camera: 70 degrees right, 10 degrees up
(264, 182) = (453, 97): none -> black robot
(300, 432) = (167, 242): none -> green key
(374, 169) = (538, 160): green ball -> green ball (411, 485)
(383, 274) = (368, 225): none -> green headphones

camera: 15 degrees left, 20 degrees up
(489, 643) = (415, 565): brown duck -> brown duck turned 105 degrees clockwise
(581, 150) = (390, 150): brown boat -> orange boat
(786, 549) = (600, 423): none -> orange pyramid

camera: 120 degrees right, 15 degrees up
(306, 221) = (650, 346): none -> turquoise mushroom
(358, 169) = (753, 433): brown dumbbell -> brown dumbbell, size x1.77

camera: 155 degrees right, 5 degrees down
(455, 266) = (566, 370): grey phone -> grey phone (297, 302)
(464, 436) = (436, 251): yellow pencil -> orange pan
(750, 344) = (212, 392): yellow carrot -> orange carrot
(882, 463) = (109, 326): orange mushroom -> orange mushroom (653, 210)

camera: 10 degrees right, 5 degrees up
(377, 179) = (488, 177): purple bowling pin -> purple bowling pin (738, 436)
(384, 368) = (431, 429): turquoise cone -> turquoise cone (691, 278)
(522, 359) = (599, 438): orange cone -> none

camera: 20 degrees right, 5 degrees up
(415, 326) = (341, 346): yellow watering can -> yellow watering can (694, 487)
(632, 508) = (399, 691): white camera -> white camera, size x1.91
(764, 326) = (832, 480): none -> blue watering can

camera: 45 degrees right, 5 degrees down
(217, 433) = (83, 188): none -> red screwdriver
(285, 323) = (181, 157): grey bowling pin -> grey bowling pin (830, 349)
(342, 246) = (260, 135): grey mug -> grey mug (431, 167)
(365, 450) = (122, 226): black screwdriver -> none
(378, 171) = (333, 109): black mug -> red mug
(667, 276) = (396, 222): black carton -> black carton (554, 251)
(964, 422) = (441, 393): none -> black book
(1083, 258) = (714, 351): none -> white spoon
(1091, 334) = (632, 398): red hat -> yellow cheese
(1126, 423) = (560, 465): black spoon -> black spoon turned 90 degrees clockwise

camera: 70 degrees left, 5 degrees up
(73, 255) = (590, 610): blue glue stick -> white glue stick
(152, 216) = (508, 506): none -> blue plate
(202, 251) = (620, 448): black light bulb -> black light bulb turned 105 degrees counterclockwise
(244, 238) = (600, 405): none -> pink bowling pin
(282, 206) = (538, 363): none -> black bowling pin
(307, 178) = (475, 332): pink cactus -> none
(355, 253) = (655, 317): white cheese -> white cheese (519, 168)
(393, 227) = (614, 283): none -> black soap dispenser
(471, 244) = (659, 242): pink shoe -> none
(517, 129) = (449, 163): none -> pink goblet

****************

» Work item
Only the final stretch of the entries above is needed: print exactly the lines from the line containing "(307, 178) = (475, 332): pink cactus -> none" through the last one.

» Task output
(307, 178) = (475, 332): pink cactus -> none
(355, 253) = (655, 317): white cheese -> white cheese (519, 168)
(393, 227) = (614, 283): none -> black soap dispenser
(471, 244) = (659, 242): pink shoe -> none
(517, 129) = (449, 163): none -> pink goblet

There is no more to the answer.